**EXERCISE INSTRUCTIONS**
Return every line of the data below that contains the word "greater".
** Opening EXTRACTED INFORMATION block **
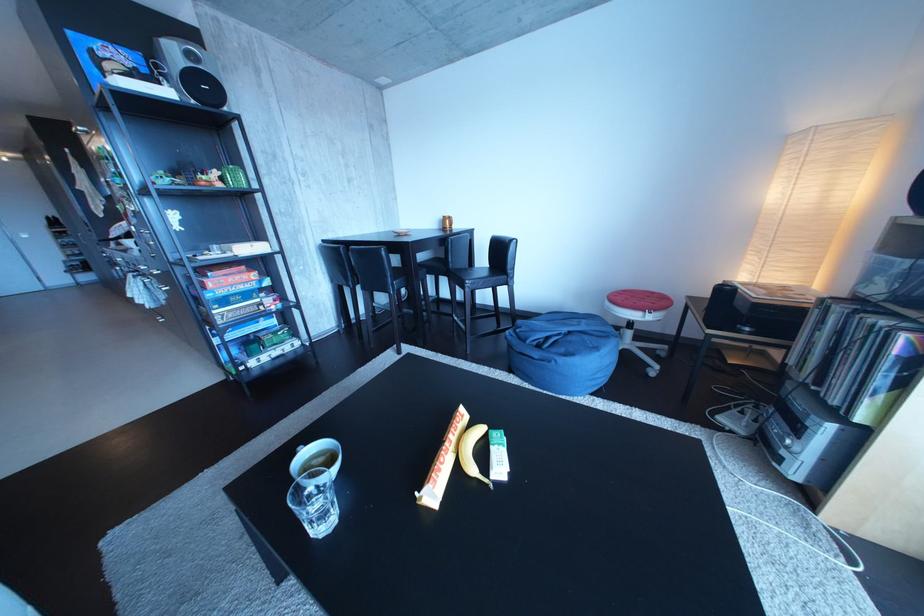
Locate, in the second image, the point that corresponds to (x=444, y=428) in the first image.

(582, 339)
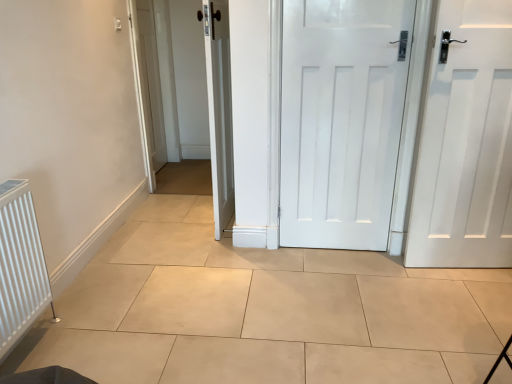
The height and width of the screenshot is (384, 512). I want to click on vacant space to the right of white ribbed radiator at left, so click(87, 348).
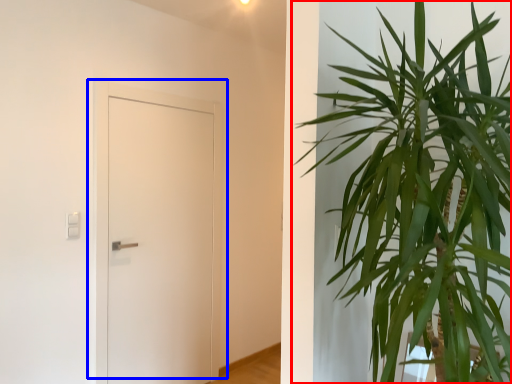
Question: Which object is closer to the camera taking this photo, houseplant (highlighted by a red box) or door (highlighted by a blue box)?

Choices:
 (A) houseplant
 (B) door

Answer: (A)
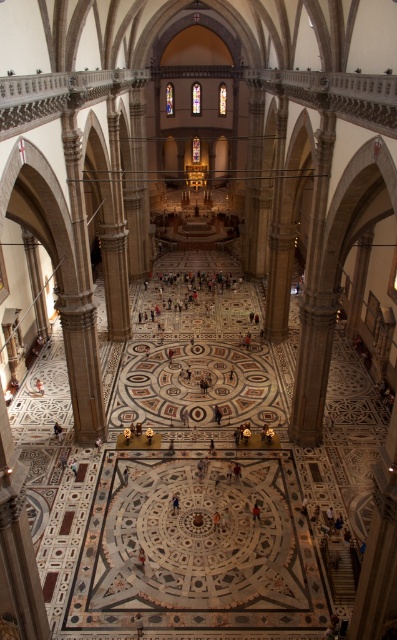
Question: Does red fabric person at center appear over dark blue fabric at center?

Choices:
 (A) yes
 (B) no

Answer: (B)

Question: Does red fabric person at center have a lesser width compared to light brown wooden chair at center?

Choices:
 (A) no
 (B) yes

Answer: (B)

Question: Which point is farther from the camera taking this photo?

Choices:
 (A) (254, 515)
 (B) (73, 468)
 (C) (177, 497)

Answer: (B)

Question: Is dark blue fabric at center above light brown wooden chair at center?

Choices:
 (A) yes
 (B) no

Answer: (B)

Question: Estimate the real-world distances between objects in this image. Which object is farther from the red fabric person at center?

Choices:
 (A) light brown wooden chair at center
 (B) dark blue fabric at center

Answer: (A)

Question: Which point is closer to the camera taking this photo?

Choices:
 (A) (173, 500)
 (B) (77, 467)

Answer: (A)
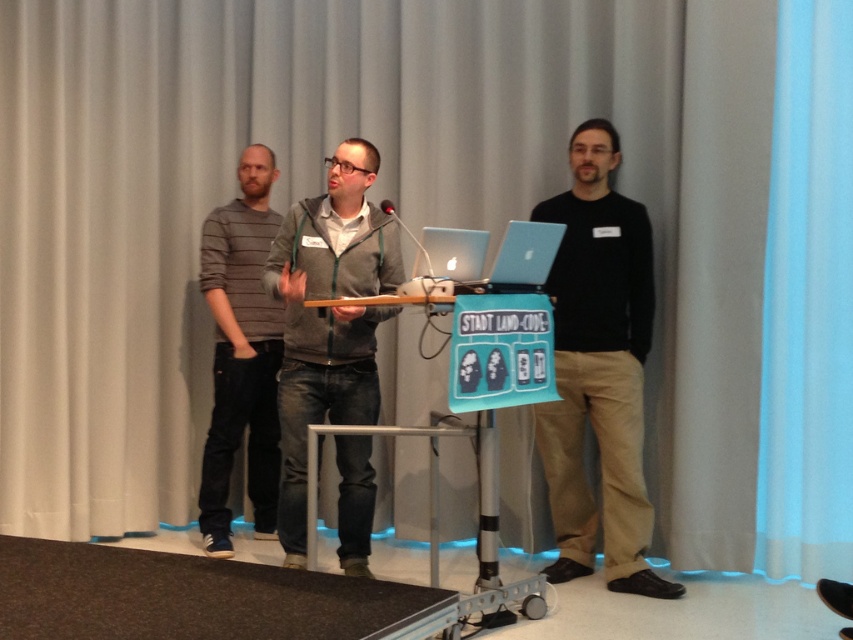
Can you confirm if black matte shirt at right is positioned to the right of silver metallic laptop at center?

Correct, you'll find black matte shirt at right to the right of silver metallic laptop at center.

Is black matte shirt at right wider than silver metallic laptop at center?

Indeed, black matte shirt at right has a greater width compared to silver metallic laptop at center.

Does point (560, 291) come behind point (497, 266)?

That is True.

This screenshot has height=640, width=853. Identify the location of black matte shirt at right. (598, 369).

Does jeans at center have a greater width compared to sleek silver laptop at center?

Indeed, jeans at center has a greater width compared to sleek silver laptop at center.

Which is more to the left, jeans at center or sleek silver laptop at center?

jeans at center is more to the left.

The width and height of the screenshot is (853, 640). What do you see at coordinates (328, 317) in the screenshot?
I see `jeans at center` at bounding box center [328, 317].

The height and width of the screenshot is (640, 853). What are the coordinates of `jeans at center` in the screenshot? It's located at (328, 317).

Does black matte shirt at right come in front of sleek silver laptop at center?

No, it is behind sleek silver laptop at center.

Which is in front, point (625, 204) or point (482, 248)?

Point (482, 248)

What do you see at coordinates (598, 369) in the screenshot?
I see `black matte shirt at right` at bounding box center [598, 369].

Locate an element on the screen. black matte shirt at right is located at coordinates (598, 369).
** Closing EXTRACTED INFORMATION block **
** Opening EXTRACTED INFORMATION block **
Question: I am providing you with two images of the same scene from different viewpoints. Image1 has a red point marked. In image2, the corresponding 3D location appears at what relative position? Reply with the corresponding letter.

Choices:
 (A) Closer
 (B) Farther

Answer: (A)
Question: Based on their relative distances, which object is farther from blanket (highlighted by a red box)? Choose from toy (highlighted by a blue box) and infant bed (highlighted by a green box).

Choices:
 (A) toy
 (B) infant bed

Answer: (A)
** Closing EXTRACTED INFORMATION block **
** Opening EXTRACTED INFORMATION block **
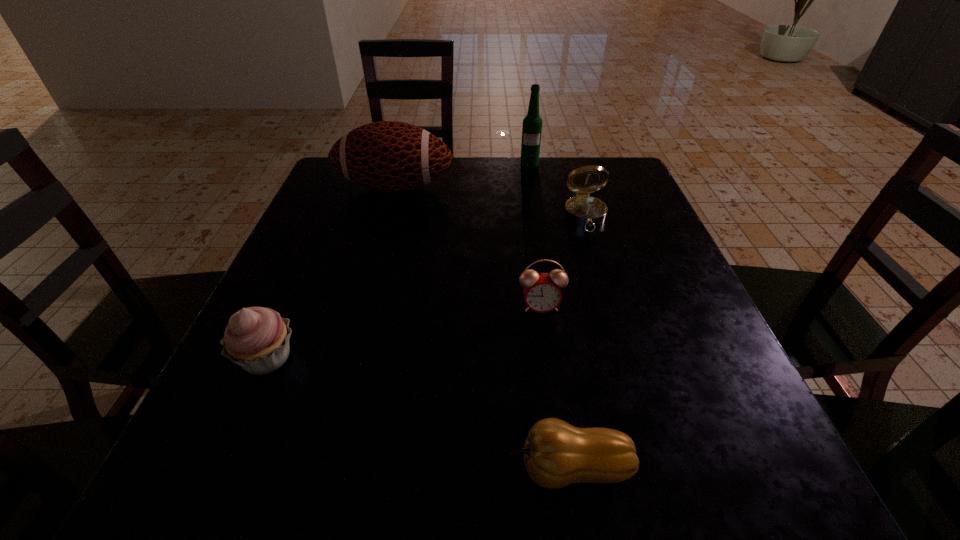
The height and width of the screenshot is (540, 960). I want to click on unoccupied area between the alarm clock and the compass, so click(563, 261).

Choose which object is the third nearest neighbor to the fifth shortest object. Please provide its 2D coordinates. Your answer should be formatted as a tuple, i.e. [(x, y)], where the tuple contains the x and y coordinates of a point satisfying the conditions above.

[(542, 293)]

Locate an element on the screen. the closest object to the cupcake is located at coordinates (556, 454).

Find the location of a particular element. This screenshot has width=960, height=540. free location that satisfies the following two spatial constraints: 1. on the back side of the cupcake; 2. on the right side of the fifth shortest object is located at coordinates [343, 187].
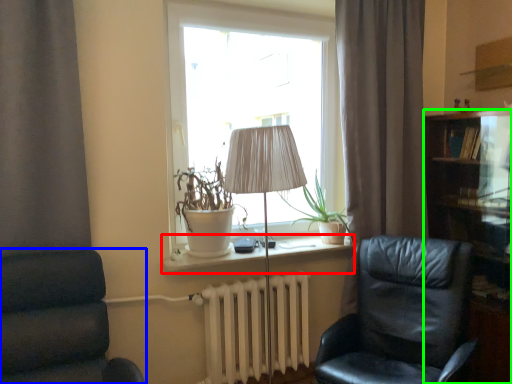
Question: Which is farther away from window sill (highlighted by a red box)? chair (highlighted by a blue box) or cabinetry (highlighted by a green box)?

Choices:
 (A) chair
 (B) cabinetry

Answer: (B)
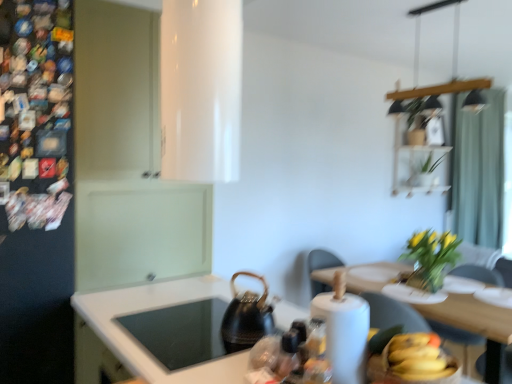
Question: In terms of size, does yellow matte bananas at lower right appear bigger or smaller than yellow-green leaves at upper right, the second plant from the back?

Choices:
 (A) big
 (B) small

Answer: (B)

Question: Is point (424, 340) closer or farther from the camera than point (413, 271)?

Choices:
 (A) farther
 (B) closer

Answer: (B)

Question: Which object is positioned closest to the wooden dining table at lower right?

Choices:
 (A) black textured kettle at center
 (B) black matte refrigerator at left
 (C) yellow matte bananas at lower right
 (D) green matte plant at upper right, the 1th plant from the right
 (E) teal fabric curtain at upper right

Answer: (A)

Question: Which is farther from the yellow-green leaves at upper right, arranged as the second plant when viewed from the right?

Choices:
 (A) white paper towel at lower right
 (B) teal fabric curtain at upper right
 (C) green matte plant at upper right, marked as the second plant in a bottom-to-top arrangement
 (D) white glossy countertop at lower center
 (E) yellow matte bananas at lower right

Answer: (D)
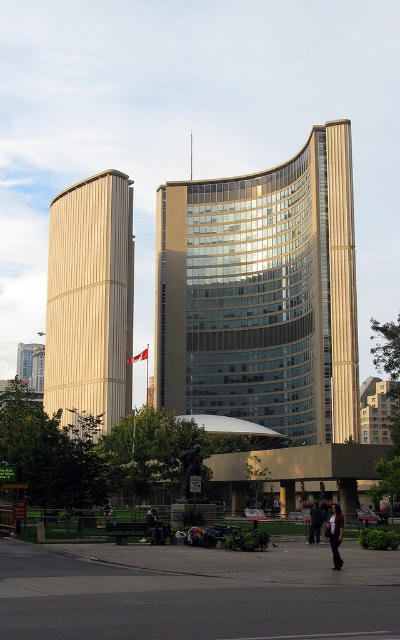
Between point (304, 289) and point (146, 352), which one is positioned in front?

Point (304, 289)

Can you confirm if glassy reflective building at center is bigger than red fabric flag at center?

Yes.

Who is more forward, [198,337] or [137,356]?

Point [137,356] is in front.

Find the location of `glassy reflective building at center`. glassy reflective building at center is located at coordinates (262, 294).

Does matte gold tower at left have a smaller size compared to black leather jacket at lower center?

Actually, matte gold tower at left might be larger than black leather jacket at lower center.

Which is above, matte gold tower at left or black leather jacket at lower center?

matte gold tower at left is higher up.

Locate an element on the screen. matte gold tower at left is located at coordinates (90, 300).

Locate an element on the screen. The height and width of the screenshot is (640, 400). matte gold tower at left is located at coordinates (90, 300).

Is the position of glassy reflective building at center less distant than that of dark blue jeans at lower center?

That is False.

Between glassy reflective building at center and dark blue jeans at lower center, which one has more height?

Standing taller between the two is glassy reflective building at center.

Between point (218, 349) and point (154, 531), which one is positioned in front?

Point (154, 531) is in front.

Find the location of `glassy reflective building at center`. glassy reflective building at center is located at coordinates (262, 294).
** Closing EXTRACTED INFORMATION block **
**OUTPUT**
Indeed, black matte shirt at right has a greater width compared to silver metallic laptop at center.
Does jeans at center have a greater width compared to sleek silver laptop at center?
Indeed, jeans at center has a greater width compared to sleek silver laptop at center.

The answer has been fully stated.